**Exercise**
Write the records out again, keeping each line exactly as it is.
________________________
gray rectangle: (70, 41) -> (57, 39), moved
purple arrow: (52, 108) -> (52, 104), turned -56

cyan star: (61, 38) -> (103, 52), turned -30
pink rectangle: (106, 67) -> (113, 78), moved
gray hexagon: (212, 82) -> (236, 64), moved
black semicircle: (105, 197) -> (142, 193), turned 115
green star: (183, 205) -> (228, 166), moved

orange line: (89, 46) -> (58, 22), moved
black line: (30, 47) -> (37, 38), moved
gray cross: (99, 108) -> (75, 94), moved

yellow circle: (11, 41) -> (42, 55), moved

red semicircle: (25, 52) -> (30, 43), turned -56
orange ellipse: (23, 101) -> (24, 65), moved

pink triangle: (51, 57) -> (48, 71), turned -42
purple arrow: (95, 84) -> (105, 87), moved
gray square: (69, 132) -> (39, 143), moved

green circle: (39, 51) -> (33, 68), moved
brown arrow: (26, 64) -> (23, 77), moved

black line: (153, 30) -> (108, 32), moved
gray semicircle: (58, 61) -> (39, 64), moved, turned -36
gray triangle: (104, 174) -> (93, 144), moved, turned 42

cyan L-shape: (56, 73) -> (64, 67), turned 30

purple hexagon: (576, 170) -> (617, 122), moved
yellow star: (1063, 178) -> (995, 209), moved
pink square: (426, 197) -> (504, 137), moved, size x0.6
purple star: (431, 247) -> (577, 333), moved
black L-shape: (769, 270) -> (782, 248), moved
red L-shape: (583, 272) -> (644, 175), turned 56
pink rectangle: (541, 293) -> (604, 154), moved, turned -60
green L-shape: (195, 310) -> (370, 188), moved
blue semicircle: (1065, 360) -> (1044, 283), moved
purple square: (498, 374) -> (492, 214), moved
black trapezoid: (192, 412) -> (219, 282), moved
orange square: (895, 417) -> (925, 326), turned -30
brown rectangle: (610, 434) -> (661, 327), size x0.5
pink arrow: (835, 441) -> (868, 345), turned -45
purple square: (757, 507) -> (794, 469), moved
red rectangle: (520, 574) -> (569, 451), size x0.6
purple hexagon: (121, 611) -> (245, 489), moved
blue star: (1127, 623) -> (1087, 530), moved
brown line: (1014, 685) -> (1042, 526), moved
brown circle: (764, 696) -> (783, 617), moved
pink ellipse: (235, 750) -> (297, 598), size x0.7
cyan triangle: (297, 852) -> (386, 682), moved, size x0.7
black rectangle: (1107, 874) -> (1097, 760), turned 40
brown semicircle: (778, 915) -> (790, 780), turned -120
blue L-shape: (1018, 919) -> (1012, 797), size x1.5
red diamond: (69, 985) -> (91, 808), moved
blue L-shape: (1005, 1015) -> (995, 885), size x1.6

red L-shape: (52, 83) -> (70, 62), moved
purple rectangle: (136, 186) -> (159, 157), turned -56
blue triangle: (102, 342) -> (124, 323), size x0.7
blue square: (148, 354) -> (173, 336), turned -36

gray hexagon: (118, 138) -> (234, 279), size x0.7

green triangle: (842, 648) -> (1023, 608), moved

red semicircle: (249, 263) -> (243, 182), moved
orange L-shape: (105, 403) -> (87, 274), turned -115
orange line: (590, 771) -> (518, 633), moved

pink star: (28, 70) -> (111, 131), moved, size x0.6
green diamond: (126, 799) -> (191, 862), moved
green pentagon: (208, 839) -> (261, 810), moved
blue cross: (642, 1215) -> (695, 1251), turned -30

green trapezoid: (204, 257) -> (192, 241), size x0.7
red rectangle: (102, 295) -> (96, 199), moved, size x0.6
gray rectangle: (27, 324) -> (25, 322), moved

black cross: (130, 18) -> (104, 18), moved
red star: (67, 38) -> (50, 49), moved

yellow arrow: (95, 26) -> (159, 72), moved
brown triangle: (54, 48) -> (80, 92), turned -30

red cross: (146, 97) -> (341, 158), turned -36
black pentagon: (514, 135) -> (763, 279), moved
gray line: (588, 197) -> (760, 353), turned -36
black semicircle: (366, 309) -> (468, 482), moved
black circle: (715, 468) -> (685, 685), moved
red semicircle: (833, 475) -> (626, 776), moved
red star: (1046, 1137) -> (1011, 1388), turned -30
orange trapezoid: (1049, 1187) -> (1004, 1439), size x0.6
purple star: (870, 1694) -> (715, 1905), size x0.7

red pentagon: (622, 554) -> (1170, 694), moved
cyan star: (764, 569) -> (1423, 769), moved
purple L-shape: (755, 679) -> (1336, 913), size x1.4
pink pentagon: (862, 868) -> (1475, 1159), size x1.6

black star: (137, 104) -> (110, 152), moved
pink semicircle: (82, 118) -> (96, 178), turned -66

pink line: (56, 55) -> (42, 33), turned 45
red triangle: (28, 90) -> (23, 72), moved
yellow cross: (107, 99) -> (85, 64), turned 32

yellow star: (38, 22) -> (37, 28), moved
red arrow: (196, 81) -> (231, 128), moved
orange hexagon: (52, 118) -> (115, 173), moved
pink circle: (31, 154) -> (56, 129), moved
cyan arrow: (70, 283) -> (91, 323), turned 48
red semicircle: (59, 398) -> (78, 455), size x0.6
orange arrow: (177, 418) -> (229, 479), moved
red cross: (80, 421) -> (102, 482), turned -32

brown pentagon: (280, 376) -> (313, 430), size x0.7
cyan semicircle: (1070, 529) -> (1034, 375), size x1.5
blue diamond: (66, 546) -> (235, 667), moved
________________________
**Written answer**
gray rectangle: (70, 41) -> (57, 39), moved
purple arrow: (52, 108) -> (52, 104), turned -56

cyan star: (61, 38) -> (103, 52), turned -30
pink rectangle: (106, 67) -> (113, 78), moved
gray hexagon: (212, 82) -> (236, 64), moved
black semicircle: (105, 197) -> (142, 193), turned 115
green star: (183, 205) -> (228, 166), moved

orange line: (89, 46) -> (58, 22), moved
black line: (30, 47) -> (37, 38), moved
gray cross: (99, 108) -> (75, 94), moved

yellow circle: (11, 41) -> (42, 55), moved

red semicircle: (25, 52) -> (30, 43), turned -56
orange ellipse: (23, 101) -> (24, 65), moved

pink triangle: (51, 57) -> (48, 71), turned -42
purple arrow: (95, 84) -> (105, 87), moved
gray square: (69, 132) -> (39, 143), moved

green circle: (39, 51) -> (33, 68), moved
brown arrow: (26, 64) -> (23, 77), moved

black line: (153, 30) -> (108, 32), moved
gray semicircle: (58, 61) -> (39, 64), moved, turned -36
gray triangle: (104, 174) -> (93, 144), moved, turned 42

cyan L-shape: (56, 73) -> (64, 67), turned 30

purple hexagon: (576, 170) -> (617, 122), moved
yellow star: (1063, 178) -> (995, 209), moved
pink square: (426, 197) -> (504, 137), moved, size x0.6
purple star: (431, 247) -> (577, 333), moved
black L-shape: (769, 270) -> (782, 248), moved
red L-shape: (583, 272) -> (644, 175), turned 56
pink rectangle: (541, 293) -> (604, 154), moved, turned -60
green L-shape: (195, 310) -> (370, 188), moved
blue semicircle: (1065, 360) -> (1044, 283), moved
purple square: (498, 374) -> (492, 214), moved
black trapezoid: (192, 412) -> (219, 282), moved
orange square: (895, 417) -> (925, 326), turned -30
brown rectangle: (610, 434) -> (661, 327), size x0.5
pink arrow: (835, 441) -> (868, 345), turned -45
purple square: (757, 507) -> (794, 469), moved
red rectangle: (520, 574) -> (569, 451), size x0.6
purple hexagon: (121, 611) -> (245, 489), moved
blue star: (1127, 623) -> (1087, 530), moved
brown line: (1014, 685) -> (1042, 526), moved
brown circle: (764, 696) -> (783, 617), moved
pink ellipse: (235, 750) -> (297, 598), size x0.7
cyan triangle: (297, 852) -> (386, 682), moved, size x0.7
black rectangle: (1107, 874) -> (1097, 760), turned 40
brown semicircle: (778, 915) -> (790, 780), turned -120
blue L-shape: (1018, 919) -> (1012, 797), size x1.5
red diamond: (69, 985) -> (91, 808), moved
blue L-shape: (1005, 1015) -> (995, 885), size x1.6

red L-shape: (52, 83) -> (70, 62), moved
purple rectangle: (136, 186) -> (159, 157), turned -56
blue triangle: (102, 342) -> (124, 323), size x0.7
blue square: (148, 354) -> (173, 336), turned -36

gray hexagon: (118, 138) -> (234, 279), size x0.7

green triangle: (842, 648) -> (1023, 608), moved

red semicircle: (249, 263) -> (243, 182), moved
orange L-shape: (105, 403) -> (87, 274), turned -115
orange line: (590, 771) -> (518, 633), moved

pink star: (28, 70) -> (111, 131), moved, size x0.6
green diamond: (126, 799) -> (191, 862), moved
green pentagon: (208, 839) -> (261, 810), moved
blue cross: (642, 1215) -> (695, 1251), turned -30

green trapezoid: (204, 257) -> (192, 241), size x0.7
red rectangle: (102, 295) -> (96, 199), moved, size x0.6
gray rectangle: (27, 324) -> (25, 322), moved

black cross: (130, 18) -> (104, 18), moved
red star: (67, 38) -> (50, 49), moved

yellow arrow: (95, 26) -> (159, 72), moved
brown triangle: (54, 48) -> (80, 92), turned -30

red cross: (146, 97) -> (341, 158), turned -36
black pentagon: (514, 135) -> (763, 279), moved
gray line: (588, 197) -> (760, 353), turned -36
black semicircle: (366, 309) -> (468, 482), moved
black circle: (715, 468) -> (685, 685), moved
red semicircle: (833, 475) -> (626, 776), moved
red star: (1046, 1137) -> (1011, 1388), turned -30
orange trapezoid: (1049, 1187) -> (1004, 1439), size x0.6
purple star: (870, 1694) -> (715, 1905), size x0.7

red pentagon: (622, 554) -> (1170, 694), moved
cyan star: (764, 569) -> (1423, 769), moved
purple L-shape: (755, 679) -> (1336, 913), size x1.4
pink pentagon: (862, 868) -> (1475, 1159), size x1.6

black star: (137, 104) -> (110, 152), moved
pink semicircle: (82, 118) -> (96, 178), turned -66

pink line: (56, 55) -> (42, 33), turned 45
red triangle: (28, 90) -> (23, 72), moved
yellow cross: (107, 99) -> (85, 64), turned 32

yellow star: (38, 22) -> (37, 28), moved
red arrow: (196, 81) -> (231, 128), moved
orange hexagon: (52, 118) -> (115, 173), moved
pink circle: (31, 154) -> (56, 129), moved
cyan arrow: (70, 283) -> (91, 323), turned 48
red semicircle: (59, 398) -> (78, 455), size x0.6
orange arrow: (177, 418) -> (229, 479), moved
red cross: (80, 421) -> (102, 482), turned -32

brown pentagon: (280, 376) -> (313, 430), size x0.7
cyan semicircle: (1070, 529) -> (1034, 375), size x1.5
blue diamond: (66, 546) -> (235, 667), moved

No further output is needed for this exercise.